[Exercise aim]
All lines holding the word "blue" should be located in the records and copied.
:: Records for this exercise
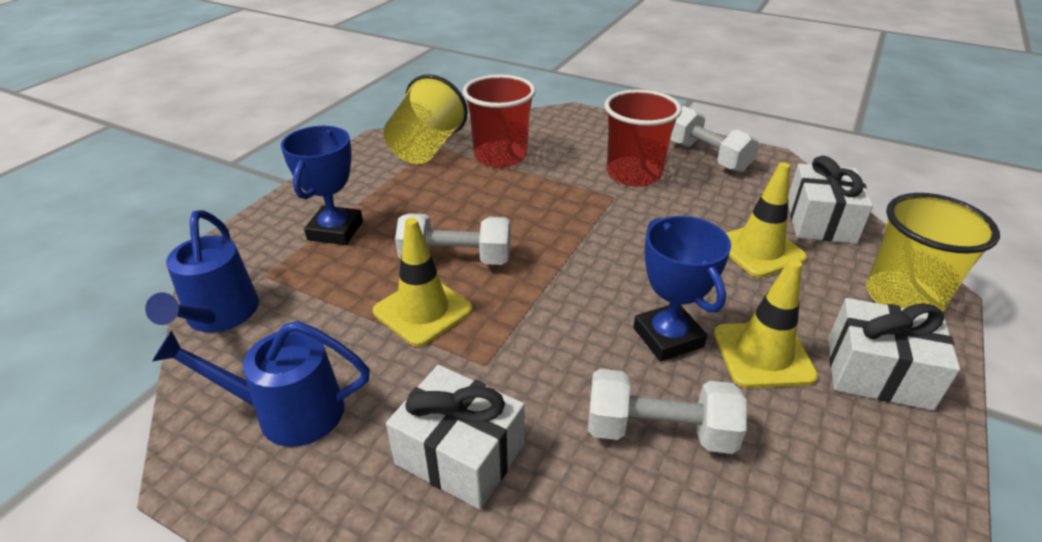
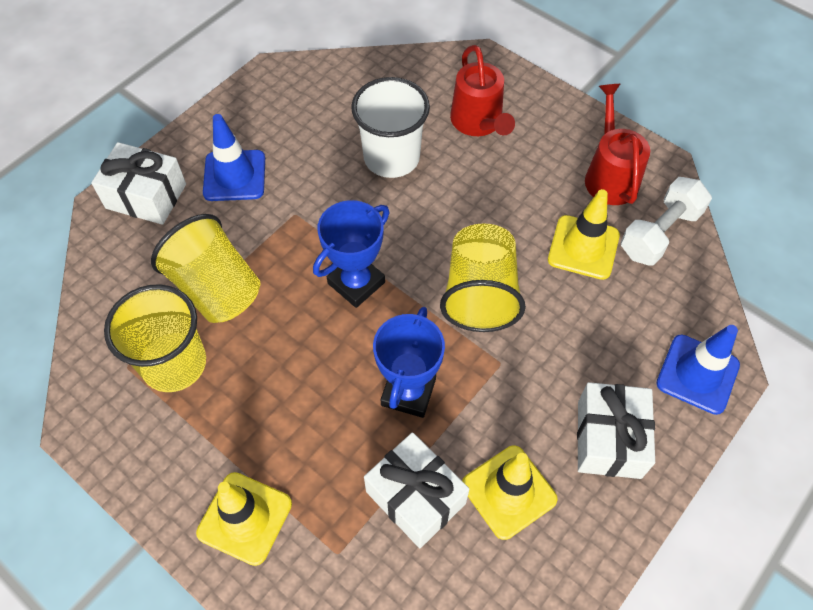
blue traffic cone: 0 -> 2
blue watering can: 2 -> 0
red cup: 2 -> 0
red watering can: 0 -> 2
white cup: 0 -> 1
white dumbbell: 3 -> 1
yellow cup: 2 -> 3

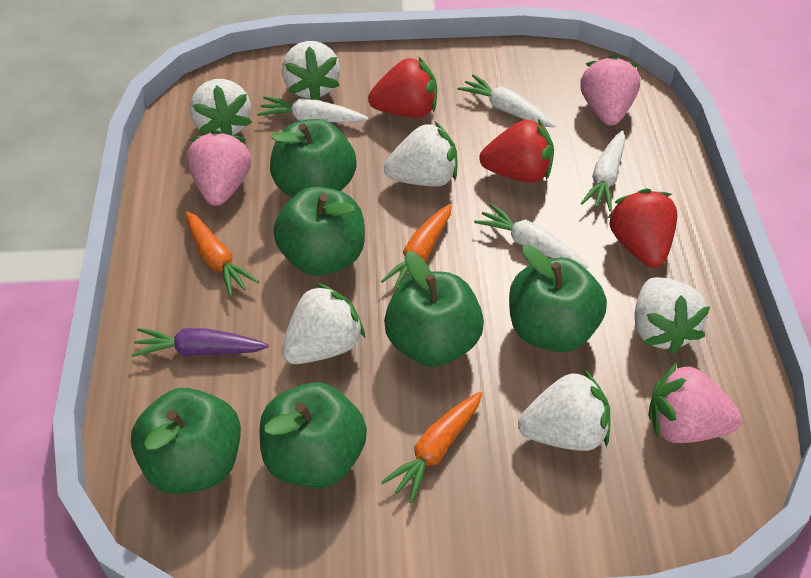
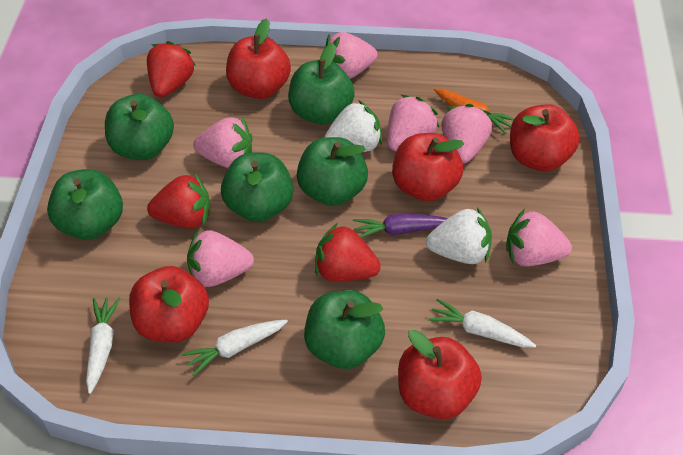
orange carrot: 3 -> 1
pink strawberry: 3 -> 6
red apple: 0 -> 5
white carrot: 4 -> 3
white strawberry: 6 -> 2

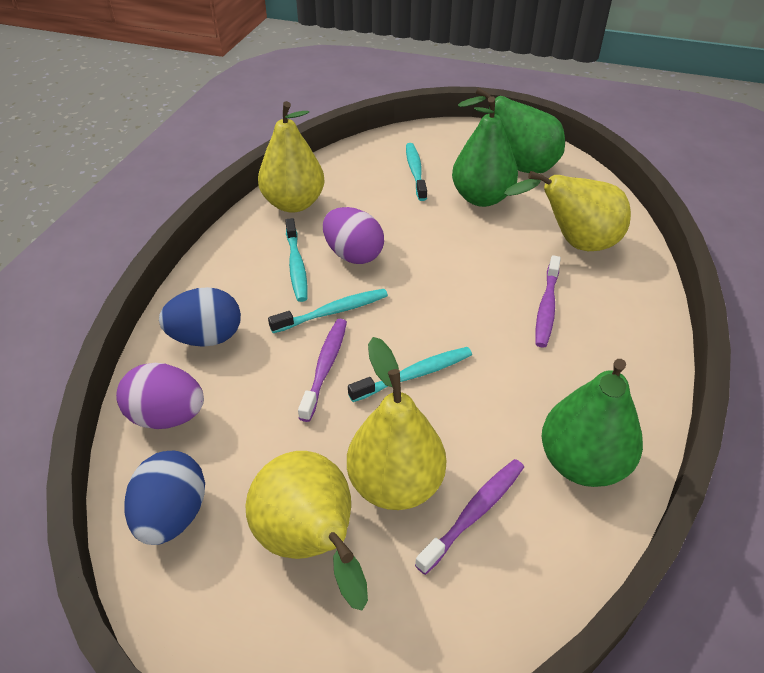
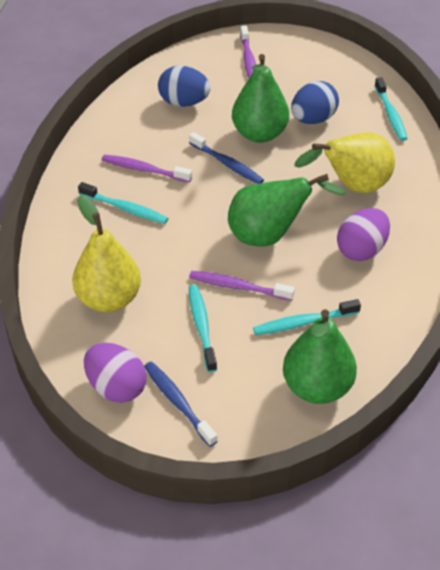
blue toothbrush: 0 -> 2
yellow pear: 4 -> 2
::::
[Exercise result]
blue traffic cone: 0 -> 2
blue watering can: 2 -> 0
blue toothbrush: 0 -> 2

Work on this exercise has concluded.